Records shown:

*** Block opens ***

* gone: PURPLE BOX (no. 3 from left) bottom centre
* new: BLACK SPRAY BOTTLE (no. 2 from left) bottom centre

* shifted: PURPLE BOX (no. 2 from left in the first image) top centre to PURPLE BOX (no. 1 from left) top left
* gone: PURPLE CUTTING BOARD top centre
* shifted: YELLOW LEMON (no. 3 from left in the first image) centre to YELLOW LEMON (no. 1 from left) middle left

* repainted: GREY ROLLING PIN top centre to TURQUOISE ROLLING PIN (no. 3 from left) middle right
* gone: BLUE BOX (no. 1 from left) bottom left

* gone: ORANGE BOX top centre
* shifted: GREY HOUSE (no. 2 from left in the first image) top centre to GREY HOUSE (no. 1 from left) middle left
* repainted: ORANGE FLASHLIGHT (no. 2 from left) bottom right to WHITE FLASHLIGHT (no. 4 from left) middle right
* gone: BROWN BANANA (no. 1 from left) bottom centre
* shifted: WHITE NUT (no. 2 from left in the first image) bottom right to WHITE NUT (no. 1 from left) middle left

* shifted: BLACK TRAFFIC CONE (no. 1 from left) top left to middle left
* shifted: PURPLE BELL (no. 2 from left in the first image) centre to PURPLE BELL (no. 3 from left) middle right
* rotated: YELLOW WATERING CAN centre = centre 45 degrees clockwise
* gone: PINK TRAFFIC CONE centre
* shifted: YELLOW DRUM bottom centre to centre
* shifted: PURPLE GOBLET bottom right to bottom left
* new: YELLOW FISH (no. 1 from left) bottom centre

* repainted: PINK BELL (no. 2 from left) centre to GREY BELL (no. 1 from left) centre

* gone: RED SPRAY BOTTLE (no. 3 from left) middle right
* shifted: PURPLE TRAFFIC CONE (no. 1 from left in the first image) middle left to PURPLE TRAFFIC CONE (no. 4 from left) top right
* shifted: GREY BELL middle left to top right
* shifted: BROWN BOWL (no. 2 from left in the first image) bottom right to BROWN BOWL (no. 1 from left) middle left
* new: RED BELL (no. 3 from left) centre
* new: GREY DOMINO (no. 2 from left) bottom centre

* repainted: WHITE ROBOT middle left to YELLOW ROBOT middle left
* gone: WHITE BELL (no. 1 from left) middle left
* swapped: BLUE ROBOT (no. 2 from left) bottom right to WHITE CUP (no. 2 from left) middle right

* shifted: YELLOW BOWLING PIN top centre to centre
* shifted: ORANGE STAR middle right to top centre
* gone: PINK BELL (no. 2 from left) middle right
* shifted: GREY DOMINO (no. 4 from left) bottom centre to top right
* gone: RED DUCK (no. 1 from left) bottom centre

*** Block closes ***

Work to complete: Once more, print every line of the material exactly.

Response box:
* gone: PURPLE BOX (no. 3 from left) bottom centre
* new: BLACK SPRAY BOTTLE (no. 2 from left) bottom centre

* shifted: PURPLE BOX (no. 2 from left in the first image) top centre to PURPLE BOX (no. 1 from left) top left
* gone: PURPLE CUTTING BOARD top centre
* shifted: YELLOW LEMON (no. 3 from left in the first image) centre to YELLOW LEMON (no. 1 from left) middle left

* repainted: GREY ROLLING PIN top centre to TURQUOISE ROLLING PIN (no. 3 from left) middle right
* gone: BLUE BOX (no. 1 from left) bottom left

* gone: ORANGE BOX top centre
* shifted: GREY HOUSE (no. 2 from left in the first image) top centre to GREY HOUSE (no. 1 from left) middle left
* repainted: ORANGE FLASHLIGHT (no. 2 from left) bottom right to WHITE FLASHLIGHT (no. 4 from left) middle right
* gone: BROWN BANANA (no. 1 from left) bottom centre
* shifted: WHITE NUT (no. 2 from left in the first image) bottom right to WHITE NUT (no. 1 from left) middle left

* shifted: BLACK TRAFFIC CONE (no. 1 from left) top left to middle left
* shifted: PURPLE BELL (no. 2 from left in the first image) centre to PURPLE BELL (no. 3 from left) middle right
* rotated: YELLOW WATERING CAN centre = centre 45 degrees clockwise
* gone: PINK TRAFFIC CONE centre
* shifted: YELLOW DRUM bottom centre to centre
* shifted: PURPLE GOBLET bottom right to bottom left
* new: YELLOW FISH (no. 1 from left) bottom centre

* repainted: PINK BELL (no. 2 from left) centre to GREY BELL (no. 1 from left) centre

* gone: RED SPRAY BOTTLE (no. 3 from left) middle right
* shifted: PURPLE TRAFFIC CONE (no. 1 from left in the first image) middle left to PURPLE TRAFFIC CONE (no. 4 from left) top right
* shifted: GREY BELL middle left to top right
* shifted: BROWN BOWL (no. 2 from left in the first image) bottom right to BROWN BOWL (no. 1 from left) middle left
* new: RED BELL (no. 3 from left) centre
* new: GREY DOMINO (no. 2 from left) bottom centre

* repainted: WHITE ROBOT middle left to YELLOW ROBOT middle left
* gone: WHITE BELL (no. 1 from left) middle left
* swapped: BLUE ROBOT (no. 2 from left) bottom right to WHITE CUP (no. 2 from left) middle right

* shifted: YELLOW BOWLING PIN top centre to centre
* shifted: ORANGE STAR middle right to top centre
* gone: PINK BELL (no. 2 from left) middle right
* shifted: GREY DOMINO (no. 4 from left) bottom centre to top right
* gone: RED DUCK (no. 1 from left) bottom centre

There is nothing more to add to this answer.